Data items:
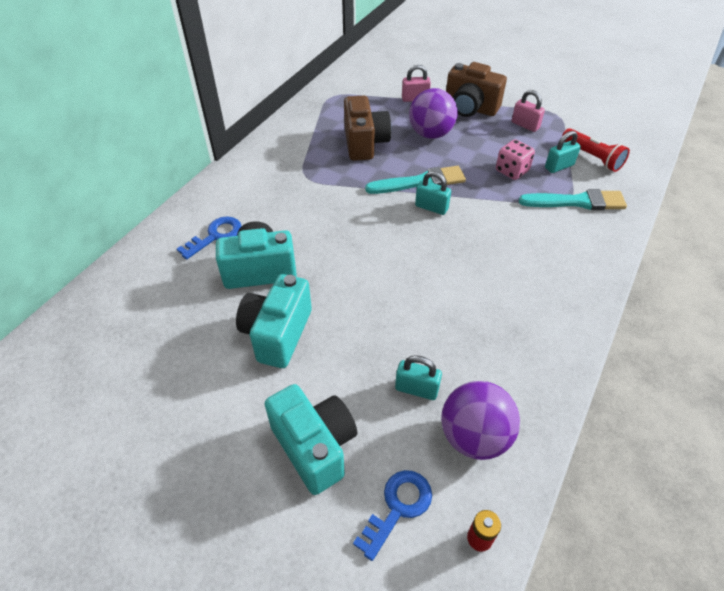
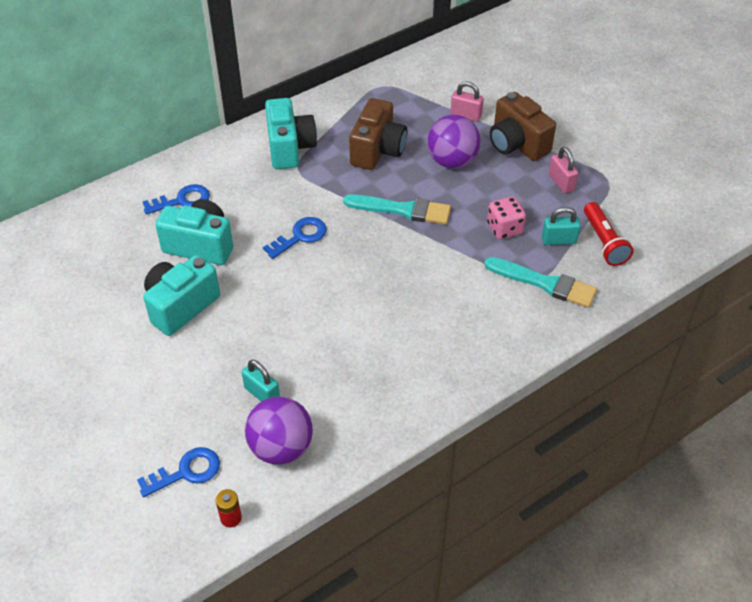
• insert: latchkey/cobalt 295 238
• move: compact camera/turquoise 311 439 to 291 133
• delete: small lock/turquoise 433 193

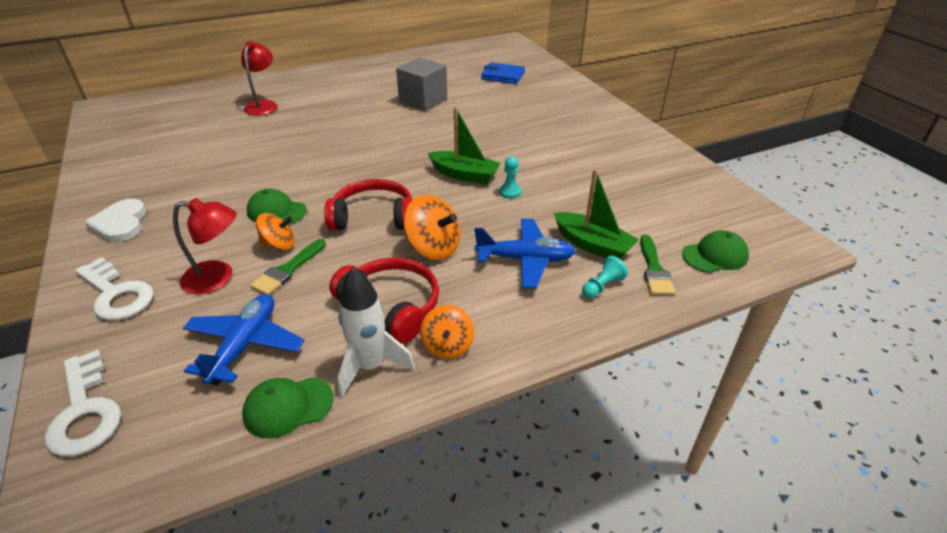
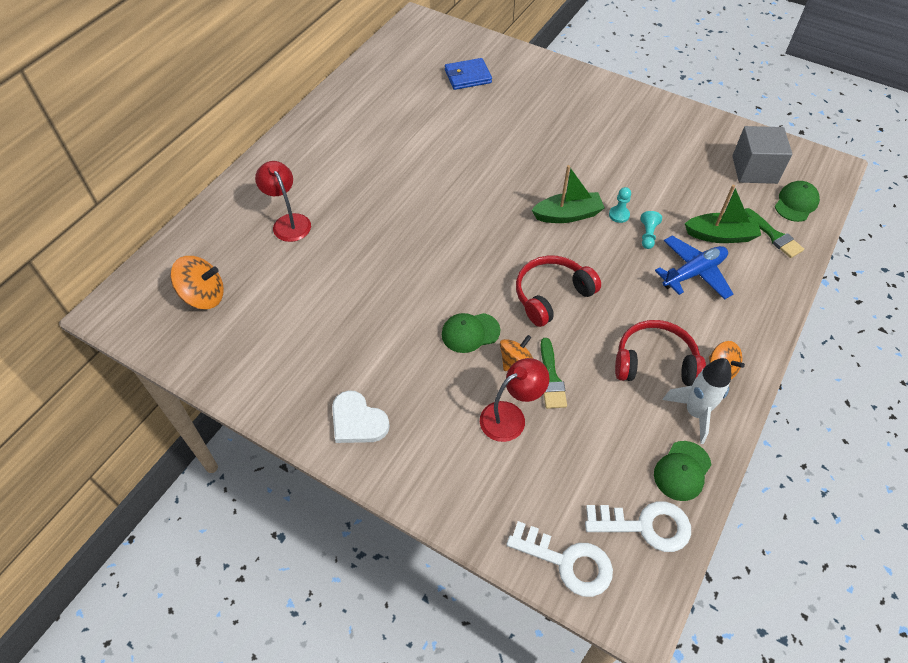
• move: toy top/orange-coloured 431 227 to 197 282
• move: latchkey/snow-white 114 288 to 638 526
• move: chess pawn/turquoise 605 277 to 651 230
• move: block/gray 421 84 to 762 155
• delete: toy plane/cobalt 244 339

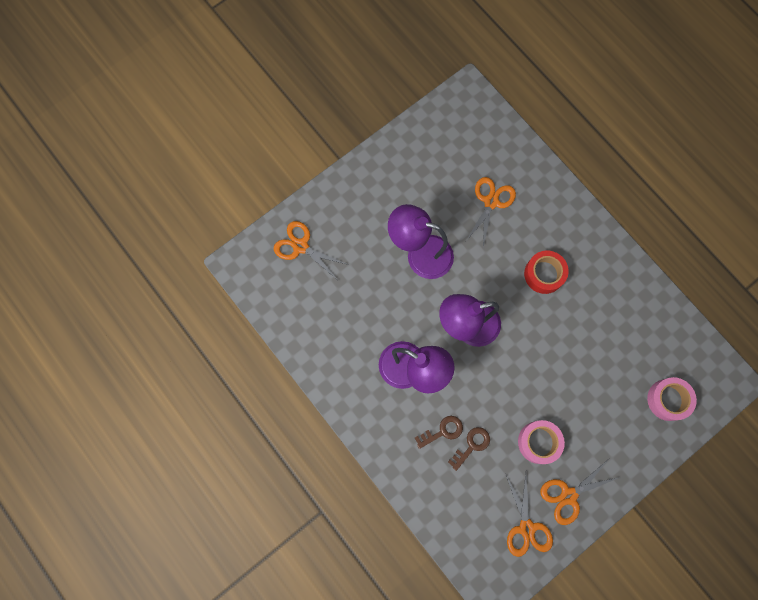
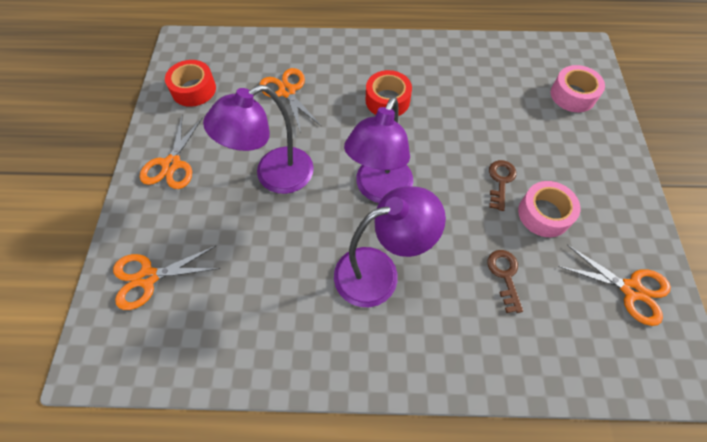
• move: pair of scissors/orange-coloured 580 492 to 171 152
• insert: tape/scarlet 190 83
• move: latchkey/russet 439 432 to 502 185

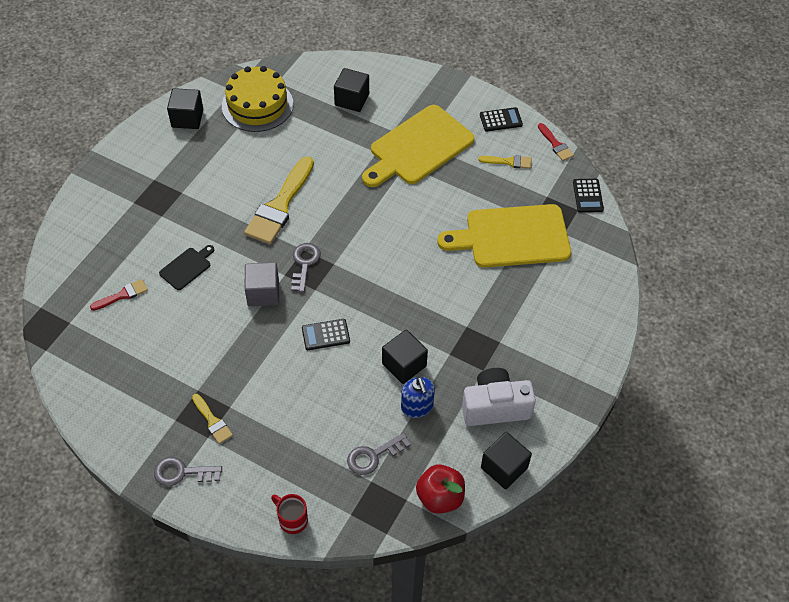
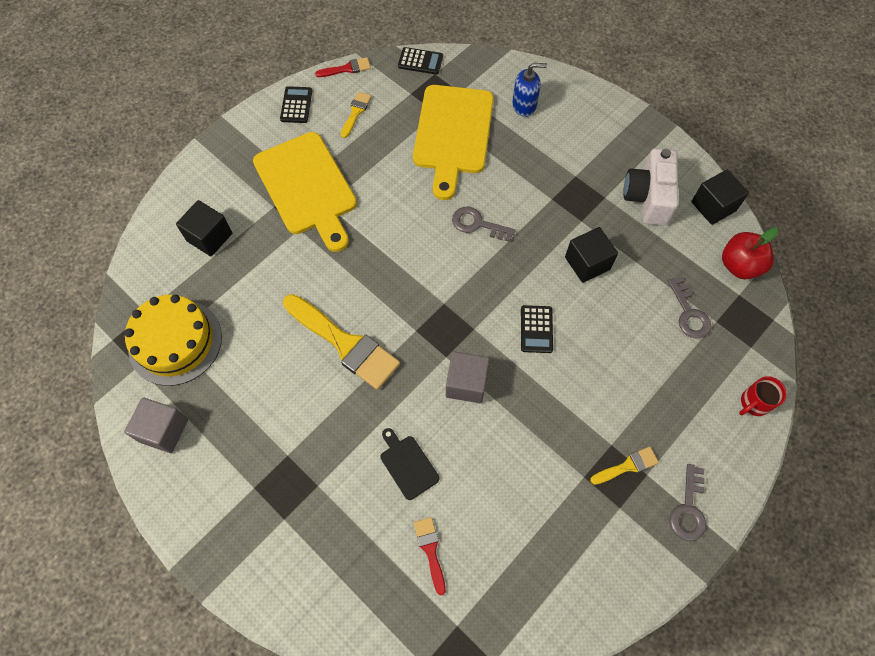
• recolor: block/black 185 108 to block/gray 156 425
• move: latchkey/gray 306 268 to 484 224
• move: pump bottle/cobalt 418 397 to 529 90

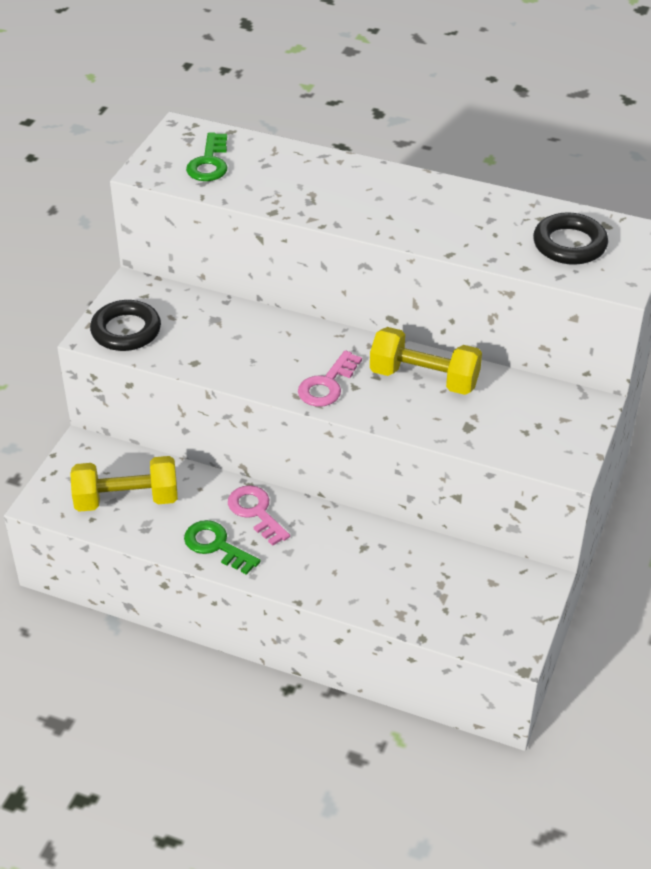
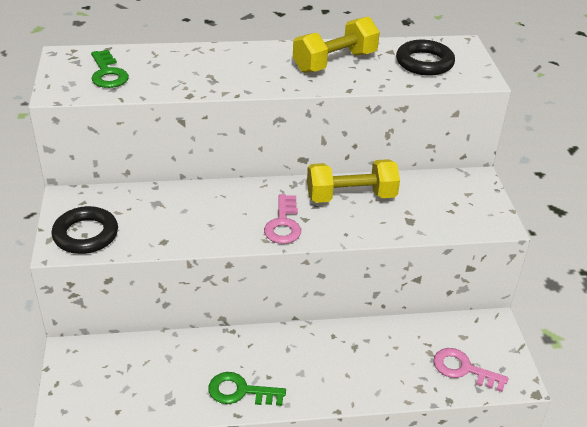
• move: hand weight/yellow 124 484 to 336 44
• move: latchkey/pink 259 515 to 471 370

WHAT IS EXPECTED - Word for word, retype the lines in the entries above that run from the one with "tape/scarlet 190 83" through the one with "484 to 336 44". Both ends count; pictures do not.

TASK OUTPUT -
• insert: tape/scarlet 190 83
• move: latchkey/russet 439 432 to 502 185

• recolor: block/black 185 108 to block/gray 156 425
• move: latchkey/gray 306 268 to 484 224
• move: pump bottle/cobalt 418 397 to 529 90

• move: hand weight/yellow 124 484 to 336 44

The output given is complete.